===== SOURCE DATA
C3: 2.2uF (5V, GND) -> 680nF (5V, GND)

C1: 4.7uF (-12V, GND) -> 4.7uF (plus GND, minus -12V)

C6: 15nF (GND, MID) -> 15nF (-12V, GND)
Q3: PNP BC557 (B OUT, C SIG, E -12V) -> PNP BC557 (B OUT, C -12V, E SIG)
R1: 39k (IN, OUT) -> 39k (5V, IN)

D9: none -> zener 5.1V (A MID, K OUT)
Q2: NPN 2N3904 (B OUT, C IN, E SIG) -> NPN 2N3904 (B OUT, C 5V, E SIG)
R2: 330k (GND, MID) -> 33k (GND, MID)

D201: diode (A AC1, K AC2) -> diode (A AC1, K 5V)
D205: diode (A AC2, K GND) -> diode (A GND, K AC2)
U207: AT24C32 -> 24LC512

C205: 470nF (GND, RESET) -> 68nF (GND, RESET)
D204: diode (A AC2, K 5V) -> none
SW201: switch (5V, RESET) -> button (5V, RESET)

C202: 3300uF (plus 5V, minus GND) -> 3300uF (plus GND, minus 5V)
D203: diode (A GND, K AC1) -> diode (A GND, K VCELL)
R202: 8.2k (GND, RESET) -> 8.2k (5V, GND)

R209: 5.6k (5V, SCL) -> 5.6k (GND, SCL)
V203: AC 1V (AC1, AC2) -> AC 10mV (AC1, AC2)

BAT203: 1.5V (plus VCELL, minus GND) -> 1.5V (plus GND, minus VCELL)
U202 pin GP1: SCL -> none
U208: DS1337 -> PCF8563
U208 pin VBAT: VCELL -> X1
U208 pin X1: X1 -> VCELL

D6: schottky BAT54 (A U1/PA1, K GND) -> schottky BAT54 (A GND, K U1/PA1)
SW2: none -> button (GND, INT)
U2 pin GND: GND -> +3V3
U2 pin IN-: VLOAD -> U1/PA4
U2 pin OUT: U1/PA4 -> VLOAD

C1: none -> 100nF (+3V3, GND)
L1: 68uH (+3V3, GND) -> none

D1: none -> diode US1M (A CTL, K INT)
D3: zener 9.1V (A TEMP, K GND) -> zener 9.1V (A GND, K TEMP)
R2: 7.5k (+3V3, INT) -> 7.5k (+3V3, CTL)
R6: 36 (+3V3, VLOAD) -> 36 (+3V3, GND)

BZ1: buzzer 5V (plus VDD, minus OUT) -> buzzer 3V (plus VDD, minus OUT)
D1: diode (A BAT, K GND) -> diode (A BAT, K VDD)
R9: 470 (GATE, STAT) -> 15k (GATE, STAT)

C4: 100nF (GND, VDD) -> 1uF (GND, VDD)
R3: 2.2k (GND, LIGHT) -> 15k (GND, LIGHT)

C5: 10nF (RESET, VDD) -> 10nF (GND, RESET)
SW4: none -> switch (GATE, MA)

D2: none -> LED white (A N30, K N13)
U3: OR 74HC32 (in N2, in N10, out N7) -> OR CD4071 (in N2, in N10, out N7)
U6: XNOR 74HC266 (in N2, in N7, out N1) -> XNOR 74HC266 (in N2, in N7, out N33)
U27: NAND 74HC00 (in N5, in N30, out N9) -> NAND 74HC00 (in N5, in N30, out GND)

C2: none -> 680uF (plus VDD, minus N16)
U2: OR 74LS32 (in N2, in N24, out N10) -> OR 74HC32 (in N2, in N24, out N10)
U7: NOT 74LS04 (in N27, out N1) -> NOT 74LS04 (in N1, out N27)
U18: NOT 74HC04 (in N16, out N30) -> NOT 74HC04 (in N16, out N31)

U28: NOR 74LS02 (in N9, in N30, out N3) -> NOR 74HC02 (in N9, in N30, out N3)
==========
From the entries above, write out only the lines starting at the line that holds "C5: 10nF (RESET, VDD) -> 10nF (GND, RESET)" and ending at the line that holds "U18: NOT 74HC04", keeping both and matching them exactly.

◆ **COMPLETED EXERCISE**
C5: 10nF (RESET, VDD) -> 10nF (GND, RESET)
SW4: none -> switch (GATE, MA)

D2: none -> LED white (A N30, K N13)
U3: OR 74HC32 (in N2, in N10, out N7) -> OR CD4071 (in N2, in N10, out N7)
U6: XNOR 74HC266 (in N2, in N7, out N1) -> XNOR 74HC266 (in N2, in N7, out N33)
U27: NAND 74HC00 (in N5, in N30, out N9) -> NAND 74HC00 (in N5, in N30, out GND)

C2: none -> 680uF (plus VDD, minus N16)
U2: OR 74LS32 (in N2, in N24, out N10) -> OR 74HC32 (in N2, in N24, out N10)
U7: NOT 74LS04 (in N27, out N1) -> NOT 74LS04 (in N1, out N27)
U18: NOT 74HC04 (in N16, out N30) -> NOT 74HC04 (in N16, out N31)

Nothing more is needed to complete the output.